** Exercise details **
Could you reproduce every one of the records below word for word, keeping each line as it stands?

** Records for this exercise **
★ ★ ★ ★ ★

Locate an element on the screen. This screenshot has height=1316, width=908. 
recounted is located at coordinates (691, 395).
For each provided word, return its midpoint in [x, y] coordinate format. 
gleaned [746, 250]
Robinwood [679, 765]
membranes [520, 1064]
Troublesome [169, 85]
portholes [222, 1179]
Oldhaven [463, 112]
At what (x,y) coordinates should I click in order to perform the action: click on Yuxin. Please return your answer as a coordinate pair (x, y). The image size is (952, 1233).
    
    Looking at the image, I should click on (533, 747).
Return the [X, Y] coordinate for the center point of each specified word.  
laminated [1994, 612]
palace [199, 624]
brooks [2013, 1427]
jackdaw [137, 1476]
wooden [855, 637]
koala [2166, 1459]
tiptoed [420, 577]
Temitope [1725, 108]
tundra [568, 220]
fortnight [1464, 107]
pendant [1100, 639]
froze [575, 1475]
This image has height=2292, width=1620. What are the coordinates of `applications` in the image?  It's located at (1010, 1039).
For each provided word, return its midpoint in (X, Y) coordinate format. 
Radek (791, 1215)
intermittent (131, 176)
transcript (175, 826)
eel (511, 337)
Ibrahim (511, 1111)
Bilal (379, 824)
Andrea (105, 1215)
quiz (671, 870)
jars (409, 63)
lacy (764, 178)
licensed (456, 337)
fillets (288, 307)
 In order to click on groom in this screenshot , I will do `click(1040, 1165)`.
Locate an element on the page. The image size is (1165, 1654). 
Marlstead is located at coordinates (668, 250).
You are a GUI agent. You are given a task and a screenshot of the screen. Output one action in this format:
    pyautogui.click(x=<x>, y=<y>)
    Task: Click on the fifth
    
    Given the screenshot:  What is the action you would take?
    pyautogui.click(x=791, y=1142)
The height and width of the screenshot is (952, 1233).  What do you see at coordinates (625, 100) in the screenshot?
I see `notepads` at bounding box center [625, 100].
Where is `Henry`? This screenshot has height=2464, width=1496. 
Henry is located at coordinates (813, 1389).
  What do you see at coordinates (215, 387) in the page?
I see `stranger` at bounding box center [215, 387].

★ ★ ★ ★ ★

** Complete response **
Locate an element on the screen. This screenshot has height=1316, width=908. 
recounted is located at coordinates (691, 395).
For each provided word, return its midpoint in [x, y] coordinate format. 
gleaned [746, 250]
Robinwood [679, 765]
membranes [520, 1064]
Troublesome [169, 85]
portholes [222, 1179]
Oldhaven [463, 112]
At what (x,y) coordinates should I click in order to perform the action: click on Yuxin. Please return your answer as a coordinate pair (x, y). The image size is (952, 1233).
    
    Looking at the image, I should click on (533, 747).
Return the [X, Y] coordinate for the center point of each specified word.  
laminated [1994, 612]
palace [199, 624]
brooks [2013, 1427]
jackdaw [137, 1476]
wooden [855, 637]
koala [2166, 1459]
tiptoed [420, 577]
Temitope [1725, 108]
tundra [568, 220]
fortnight [1464, 107]
pendant [1100, 639]
froze [575, 1475]
This image has height=2292, width=1620. What are the coordinates of `applications` in the image?  It's located at (1010, 1039).
For each provided word, return its midpoint in (X, Y) coordinate format. 
Radek (791, 1215)
intermittent (131, 176)
transcript (175, 826)
eel (511, 337)
Ibrahim (511, 1111)
Bilal (379, 824)
Andrea (105, 1215)
quiz (671, 870)
jars (409, 63)
lacy (764, 178)
licensed (456, 337)
fillets (288, 307)
 In order to click on groom in this screenshot , I will do `click(1040, 1165)`.
Locate an element on the page. The image size is (1165, 1654). 
Marlstead is located at coordinates (668, 250).
You are a GUI agent. You are given a task and a screenshot of the screen. Output one action in this format:
    pyautogui.click(x=<x>, y=<y>)
    Task: Click on the fifth
    
    Given the screenshot:  What is the action you would take?
    pyautogui.click(x=791, y=1142)
The height and width of the screenshot is (952, 1233).  What do you see at coordinates (625, 100) in the screenshot?
I see `notepads` at bounding box center [625, 100].
Where is `Henry`? This screenshot has height=2464, width=1496. 
Henry is located at coordinates (813, 1389).
  What do you see at coordinates (215, 387) in the page?
I see `stranger` at bounding box center [215, 387].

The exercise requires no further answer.